Your objective =>
Search the listing for "epithelium" and copy every line where it appears.

Saved data entries:
────────────────
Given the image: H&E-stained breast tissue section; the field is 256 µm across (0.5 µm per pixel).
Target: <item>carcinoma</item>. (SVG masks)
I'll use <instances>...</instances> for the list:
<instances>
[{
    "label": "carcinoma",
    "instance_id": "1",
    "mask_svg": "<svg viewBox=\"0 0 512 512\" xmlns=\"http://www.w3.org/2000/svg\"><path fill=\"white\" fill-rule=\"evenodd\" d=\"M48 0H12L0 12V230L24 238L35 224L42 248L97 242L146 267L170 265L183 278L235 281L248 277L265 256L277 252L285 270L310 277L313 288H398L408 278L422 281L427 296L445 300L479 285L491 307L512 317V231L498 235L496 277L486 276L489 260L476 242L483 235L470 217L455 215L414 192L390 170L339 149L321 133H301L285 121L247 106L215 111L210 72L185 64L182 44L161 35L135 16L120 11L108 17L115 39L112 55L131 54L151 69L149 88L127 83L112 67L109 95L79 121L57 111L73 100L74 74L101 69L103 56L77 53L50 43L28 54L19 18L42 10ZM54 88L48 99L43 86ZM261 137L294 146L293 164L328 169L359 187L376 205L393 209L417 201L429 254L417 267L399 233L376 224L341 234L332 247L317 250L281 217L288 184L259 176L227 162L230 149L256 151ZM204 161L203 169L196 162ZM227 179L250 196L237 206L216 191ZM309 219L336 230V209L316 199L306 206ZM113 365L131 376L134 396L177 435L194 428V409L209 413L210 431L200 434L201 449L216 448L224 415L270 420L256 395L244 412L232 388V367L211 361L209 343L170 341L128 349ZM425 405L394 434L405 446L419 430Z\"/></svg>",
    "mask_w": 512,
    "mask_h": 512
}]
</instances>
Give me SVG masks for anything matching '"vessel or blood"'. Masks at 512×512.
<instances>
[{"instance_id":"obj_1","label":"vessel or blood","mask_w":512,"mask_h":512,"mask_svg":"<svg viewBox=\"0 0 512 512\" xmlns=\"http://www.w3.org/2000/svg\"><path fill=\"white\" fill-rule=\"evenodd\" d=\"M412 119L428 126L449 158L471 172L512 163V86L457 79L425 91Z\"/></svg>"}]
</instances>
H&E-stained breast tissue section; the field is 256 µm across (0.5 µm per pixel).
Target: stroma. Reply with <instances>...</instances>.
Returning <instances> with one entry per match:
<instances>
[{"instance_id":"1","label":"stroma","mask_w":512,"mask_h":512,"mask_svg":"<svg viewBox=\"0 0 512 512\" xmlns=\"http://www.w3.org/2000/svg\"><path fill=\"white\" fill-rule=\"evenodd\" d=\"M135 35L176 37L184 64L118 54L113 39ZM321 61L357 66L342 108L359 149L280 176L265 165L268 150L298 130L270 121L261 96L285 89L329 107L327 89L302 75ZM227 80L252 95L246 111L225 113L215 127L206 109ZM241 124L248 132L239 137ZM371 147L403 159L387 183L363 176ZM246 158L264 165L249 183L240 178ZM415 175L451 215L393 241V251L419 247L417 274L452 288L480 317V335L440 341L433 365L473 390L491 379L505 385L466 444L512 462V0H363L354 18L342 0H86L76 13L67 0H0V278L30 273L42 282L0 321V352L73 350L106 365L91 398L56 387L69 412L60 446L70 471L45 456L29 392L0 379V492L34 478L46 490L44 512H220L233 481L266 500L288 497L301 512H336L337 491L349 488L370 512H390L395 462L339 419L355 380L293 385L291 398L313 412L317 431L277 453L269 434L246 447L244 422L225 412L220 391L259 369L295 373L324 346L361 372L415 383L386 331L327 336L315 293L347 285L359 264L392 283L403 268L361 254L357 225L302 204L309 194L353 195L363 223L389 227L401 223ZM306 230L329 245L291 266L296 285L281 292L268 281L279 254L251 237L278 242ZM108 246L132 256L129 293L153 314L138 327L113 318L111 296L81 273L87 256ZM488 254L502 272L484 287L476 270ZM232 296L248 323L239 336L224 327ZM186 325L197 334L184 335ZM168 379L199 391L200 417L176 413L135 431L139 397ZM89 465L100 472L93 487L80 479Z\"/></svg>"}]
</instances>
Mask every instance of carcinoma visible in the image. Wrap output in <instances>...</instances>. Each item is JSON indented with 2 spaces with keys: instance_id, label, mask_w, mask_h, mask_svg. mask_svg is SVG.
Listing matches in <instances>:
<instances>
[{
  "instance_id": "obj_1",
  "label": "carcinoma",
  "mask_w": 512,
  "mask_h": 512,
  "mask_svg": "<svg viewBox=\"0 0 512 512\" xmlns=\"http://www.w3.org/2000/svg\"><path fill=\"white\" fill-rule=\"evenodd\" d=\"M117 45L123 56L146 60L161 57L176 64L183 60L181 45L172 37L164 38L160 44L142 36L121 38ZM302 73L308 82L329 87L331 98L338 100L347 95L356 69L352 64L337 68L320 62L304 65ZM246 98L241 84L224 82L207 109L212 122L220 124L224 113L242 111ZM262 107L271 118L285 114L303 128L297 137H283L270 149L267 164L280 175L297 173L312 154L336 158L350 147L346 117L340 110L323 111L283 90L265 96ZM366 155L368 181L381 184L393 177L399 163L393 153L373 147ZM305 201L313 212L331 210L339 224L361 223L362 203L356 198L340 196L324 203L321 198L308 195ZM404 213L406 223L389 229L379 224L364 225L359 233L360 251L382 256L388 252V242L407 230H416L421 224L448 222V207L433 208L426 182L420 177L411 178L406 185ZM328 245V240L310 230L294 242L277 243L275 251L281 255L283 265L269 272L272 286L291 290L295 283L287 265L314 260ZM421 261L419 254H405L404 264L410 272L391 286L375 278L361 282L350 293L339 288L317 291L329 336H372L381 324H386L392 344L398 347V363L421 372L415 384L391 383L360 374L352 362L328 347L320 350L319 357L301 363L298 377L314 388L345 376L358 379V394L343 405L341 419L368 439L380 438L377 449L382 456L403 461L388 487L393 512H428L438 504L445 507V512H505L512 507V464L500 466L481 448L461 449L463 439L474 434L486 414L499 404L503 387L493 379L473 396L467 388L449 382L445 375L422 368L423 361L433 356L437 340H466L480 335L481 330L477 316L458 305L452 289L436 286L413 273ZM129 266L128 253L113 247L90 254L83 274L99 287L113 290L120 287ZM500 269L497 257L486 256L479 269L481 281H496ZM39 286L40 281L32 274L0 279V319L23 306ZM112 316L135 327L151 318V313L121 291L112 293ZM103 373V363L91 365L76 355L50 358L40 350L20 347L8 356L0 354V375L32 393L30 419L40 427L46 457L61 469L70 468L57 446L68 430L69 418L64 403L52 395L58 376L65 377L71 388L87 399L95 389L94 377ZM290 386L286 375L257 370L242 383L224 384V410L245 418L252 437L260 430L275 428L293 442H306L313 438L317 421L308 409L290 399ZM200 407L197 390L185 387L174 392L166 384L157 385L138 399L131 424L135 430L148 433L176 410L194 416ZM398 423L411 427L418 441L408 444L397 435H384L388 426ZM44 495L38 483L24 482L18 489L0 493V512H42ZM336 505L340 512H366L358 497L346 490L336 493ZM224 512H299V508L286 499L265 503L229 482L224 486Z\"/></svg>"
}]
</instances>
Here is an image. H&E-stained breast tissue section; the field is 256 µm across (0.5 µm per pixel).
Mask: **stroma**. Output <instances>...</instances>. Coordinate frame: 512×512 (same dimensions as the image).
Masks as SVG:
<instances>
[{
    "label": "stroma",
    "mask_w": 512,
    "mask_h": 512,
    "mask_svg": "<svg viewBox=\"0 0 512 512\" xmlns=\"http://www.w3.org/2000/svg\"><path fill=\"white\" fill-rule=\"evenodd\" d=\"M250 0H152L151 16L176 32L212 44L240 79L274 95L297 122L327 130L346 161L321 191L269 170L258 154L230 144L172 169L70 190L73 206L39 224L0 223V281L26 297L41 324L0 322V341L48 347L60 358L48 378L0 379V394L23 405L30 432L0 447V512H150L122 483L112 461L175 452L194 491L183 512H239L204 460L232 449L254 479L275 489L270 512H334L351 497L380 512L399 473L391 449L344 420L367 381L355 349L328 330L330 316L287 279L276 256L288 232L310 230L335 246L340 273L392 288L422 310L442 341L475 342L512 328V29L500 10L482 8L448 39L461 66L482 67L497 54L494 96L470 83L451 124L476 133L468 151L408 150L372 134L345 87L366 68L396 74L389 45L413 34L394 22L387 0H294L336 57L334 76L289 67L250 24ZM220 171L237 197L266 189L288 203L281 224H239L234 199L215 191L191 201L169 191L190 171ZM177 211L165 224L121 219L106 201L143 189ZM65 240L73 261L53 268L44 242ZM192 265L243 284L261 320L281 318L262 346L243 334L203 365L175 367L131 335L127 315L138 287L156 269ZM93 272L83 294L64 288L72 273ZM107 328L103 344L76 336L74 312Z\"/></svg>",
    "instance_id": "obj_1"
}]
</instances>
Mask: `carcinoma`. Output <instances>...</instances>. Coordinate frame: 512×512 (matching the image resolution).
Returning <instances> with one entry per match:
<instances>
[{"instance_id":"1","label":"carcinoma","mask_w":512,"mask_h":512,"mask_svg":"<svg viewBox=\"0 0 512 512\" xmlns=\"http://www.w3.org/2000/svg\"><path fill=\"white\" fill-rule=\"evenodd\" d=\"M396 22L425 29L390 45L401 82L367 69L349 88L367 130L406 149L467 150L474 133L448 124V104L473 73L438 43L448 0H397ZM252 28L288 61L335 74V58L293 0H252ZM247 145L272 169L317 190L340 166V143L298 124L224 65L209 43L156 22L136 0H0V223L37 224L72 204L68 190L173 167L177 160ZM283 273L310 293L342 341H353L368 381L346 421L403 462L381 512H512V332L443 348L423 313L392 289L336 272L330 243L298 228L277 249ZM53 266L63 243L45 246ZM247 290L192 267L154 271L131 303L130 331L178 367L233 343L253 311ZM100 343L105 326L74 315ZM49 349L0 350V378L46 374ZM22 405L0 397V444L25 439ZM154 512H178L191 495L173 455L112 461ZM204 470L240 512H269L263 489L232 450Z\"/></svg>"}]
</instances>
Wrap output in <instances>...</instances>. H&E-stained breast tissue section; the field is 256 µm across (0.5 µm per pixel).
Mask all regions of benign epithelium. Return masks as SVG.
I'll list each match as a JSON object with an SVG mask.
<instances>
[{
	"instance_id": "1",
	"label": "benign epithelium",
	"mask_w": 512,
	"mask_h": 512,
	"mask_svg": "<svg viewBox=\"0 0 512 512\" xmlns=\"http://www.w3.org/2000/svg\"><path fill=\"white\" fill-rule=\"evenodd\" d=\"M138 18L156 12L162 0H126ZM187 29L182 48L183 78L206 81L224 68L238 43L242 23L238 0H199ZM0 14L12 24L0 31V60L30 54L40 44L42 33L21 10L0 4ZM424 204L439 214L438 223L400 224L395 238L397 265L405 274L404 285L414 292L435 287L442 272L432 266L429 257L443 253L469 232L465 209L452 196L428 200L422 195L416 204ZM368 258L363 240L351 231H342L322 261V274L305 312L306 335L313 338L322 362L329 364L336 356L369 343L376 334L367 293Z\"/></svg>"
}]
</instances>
────────────────
Reply =>
Mask all regions of benign epithelium. Return masks as SVG.
	"label": "benign epithelium",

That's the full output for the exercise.